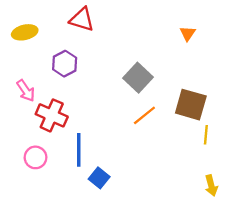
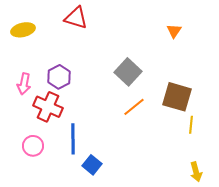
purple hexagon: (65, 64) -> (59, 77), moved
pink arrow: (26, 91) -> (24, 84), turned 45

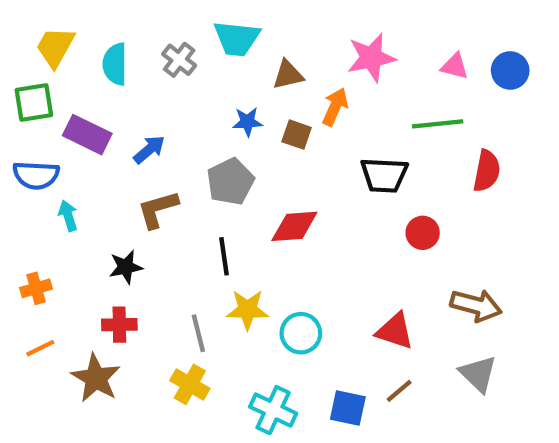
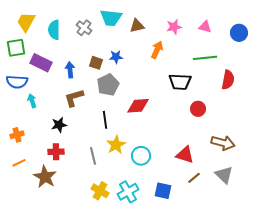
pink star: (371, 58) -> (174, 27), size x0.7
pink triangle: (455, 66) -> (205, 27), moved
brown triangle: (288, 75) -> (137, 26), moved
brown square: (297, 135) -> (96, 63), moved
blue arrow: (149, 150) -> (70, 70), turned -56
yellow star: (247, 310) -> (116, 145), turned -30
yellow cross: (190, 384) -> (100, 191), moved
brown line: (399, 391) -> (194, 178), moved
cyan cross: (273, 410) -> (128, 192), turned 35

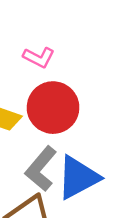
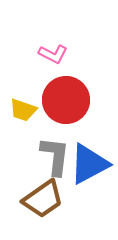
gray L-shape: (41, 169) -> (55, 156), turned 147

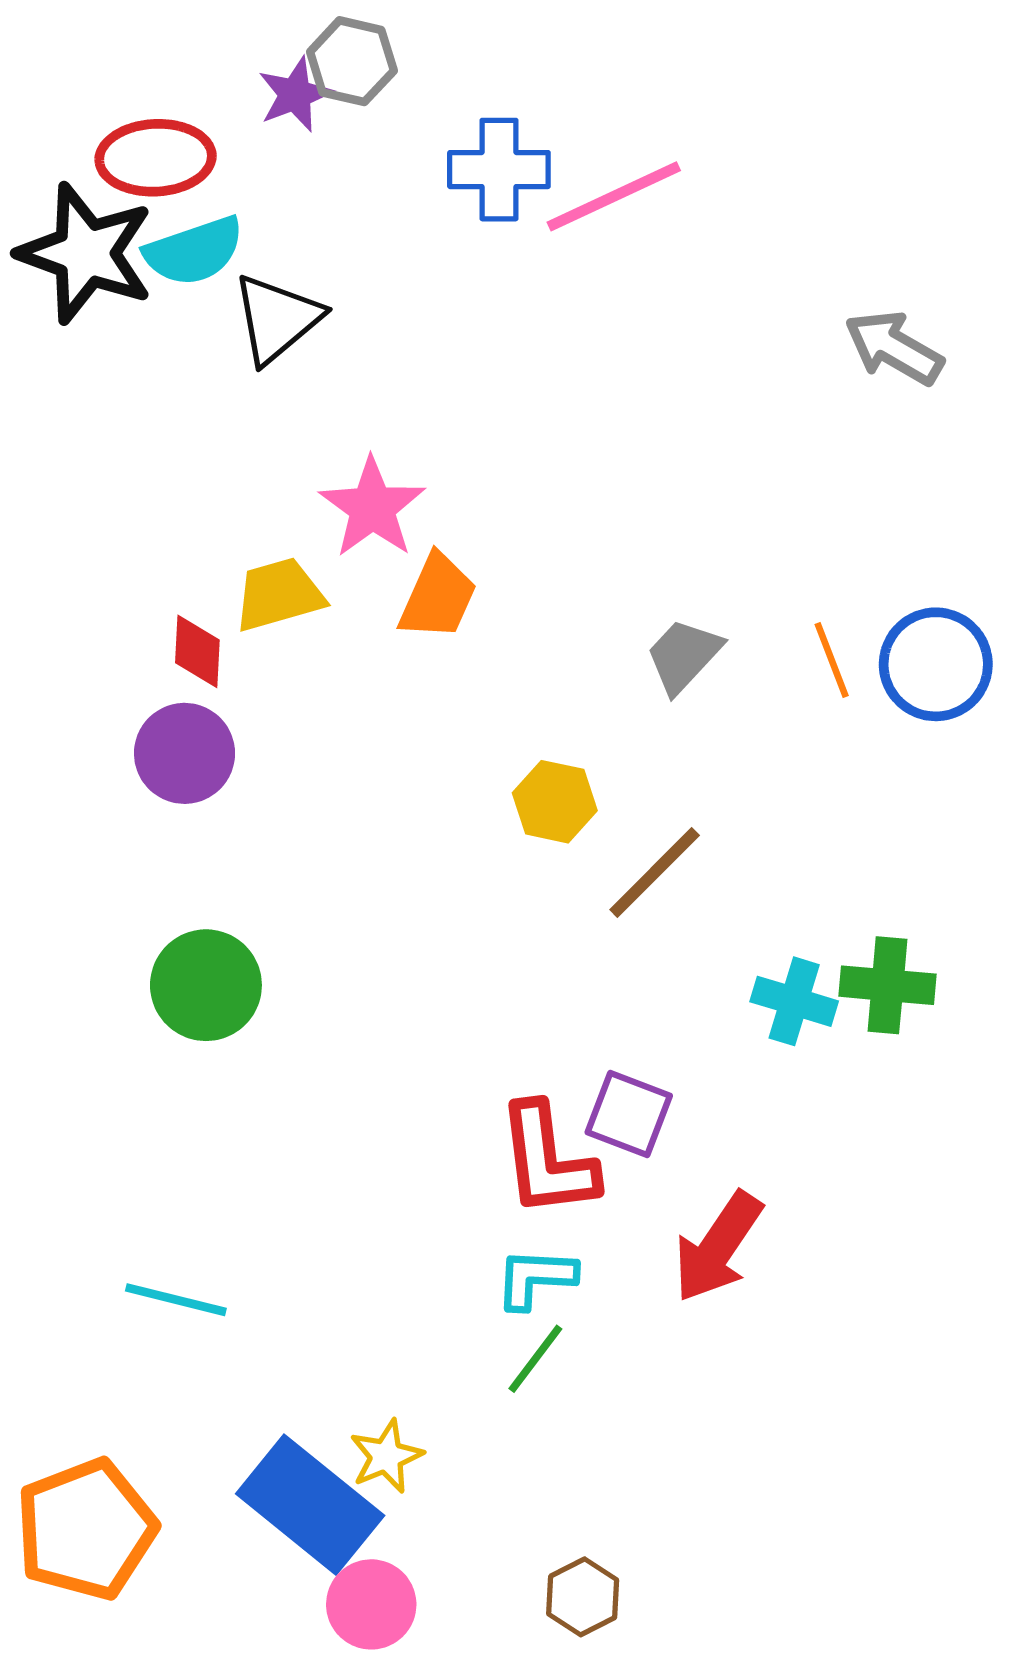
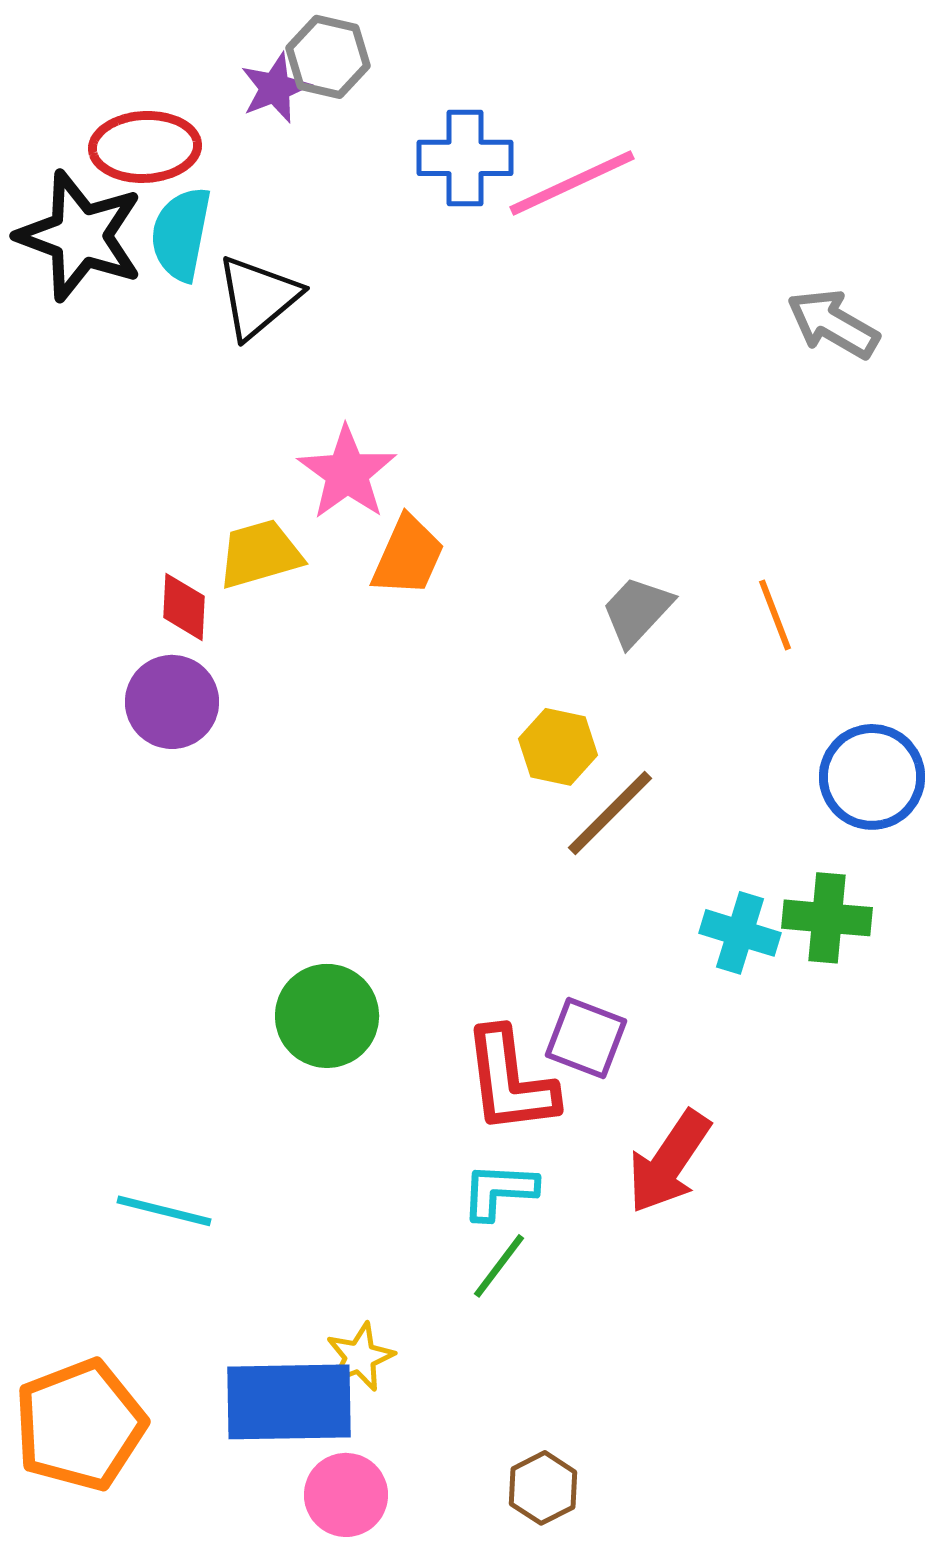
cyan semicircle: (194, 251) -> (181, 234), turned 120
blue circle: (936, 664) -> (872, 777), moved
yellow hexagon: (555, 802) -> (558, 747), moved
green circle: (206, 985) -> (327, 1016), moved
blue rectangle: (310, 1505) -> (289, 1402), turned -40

...

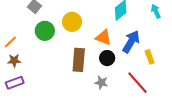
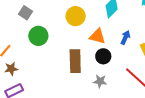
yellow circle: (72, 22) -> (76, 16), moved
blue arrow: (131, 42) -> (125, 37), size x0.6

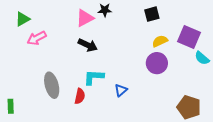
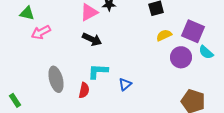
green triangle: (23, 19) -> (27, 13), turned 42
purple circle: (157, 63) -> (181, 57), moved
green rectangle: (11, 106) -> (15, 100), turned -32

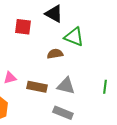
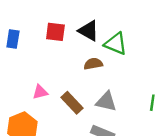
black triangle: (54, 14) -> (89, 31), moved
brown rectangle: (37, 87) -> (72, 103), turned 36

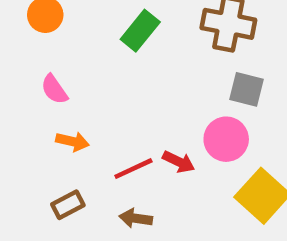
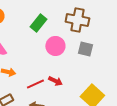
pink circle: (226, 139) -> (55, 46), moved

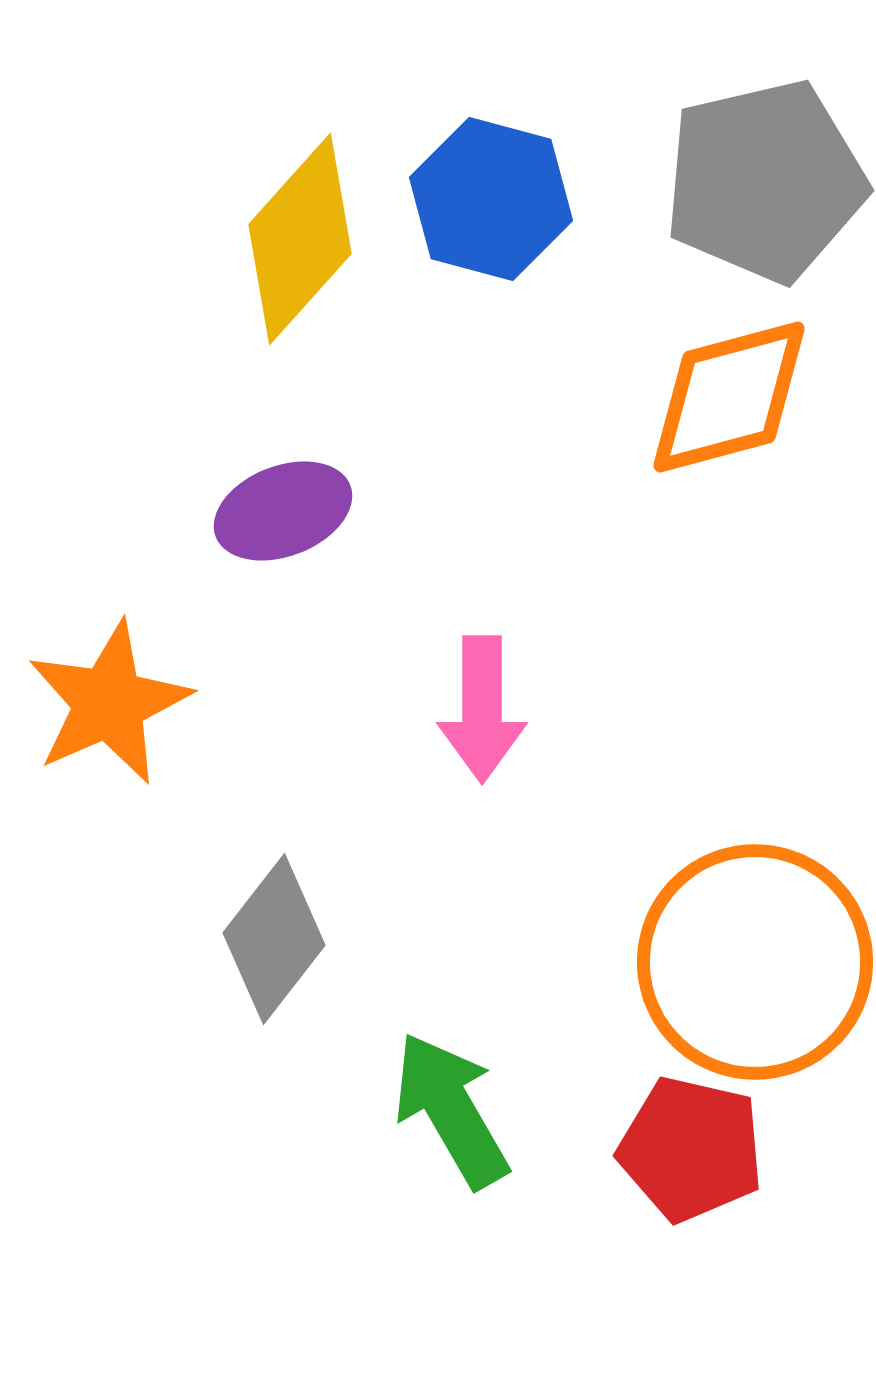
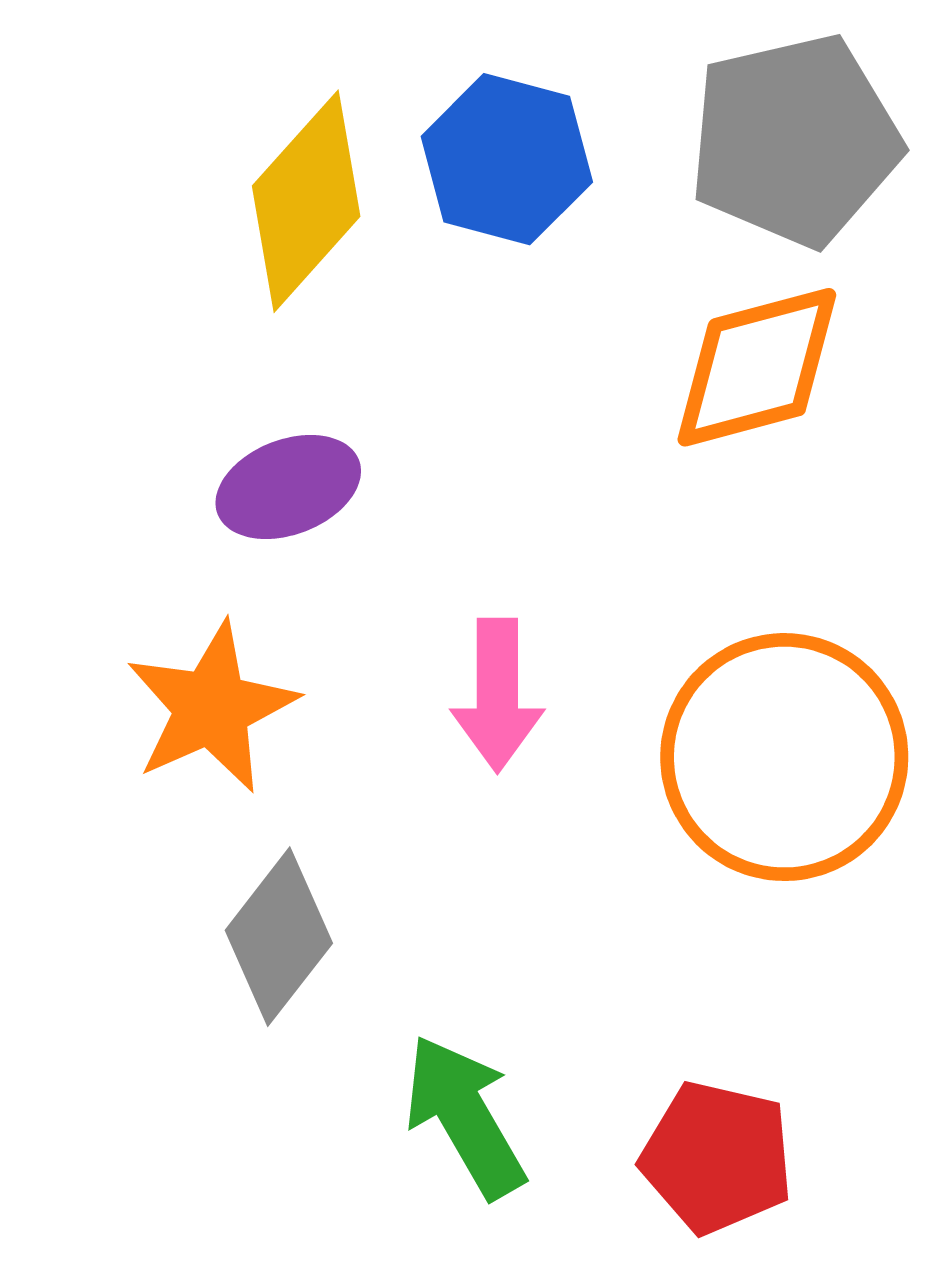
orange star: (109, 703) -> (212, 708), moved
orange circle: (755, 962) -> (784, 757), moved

### [Task directions]
Copy the lines above between the one holding "yellow cross: (190, 384) -> (100, 191), moved" and the one holding "blue rectangle: (310, 1505)", inclusive. Drop the pictures.

### [Written answer]
yellow cross: (190, 384) -> (100, 191), moved
brown line: (399, 391) -> (194, 178), moved
cyan cross: (273, 410) -> (128, 192), turned 35

gray L-shape: (41, 169) -> (55, 156), turned 147

cyan semicircle: (194, 251) -> (181, 234), turned 120
blue circle: (936, 664) -> (872, 777), moved
yellow hexagon: (555, 802) -> (558, 747), moved
green circle: (206, 985) -> (327, 1016), moved
blue rectangle: (310, 1505) -> (289, 1402), turned -40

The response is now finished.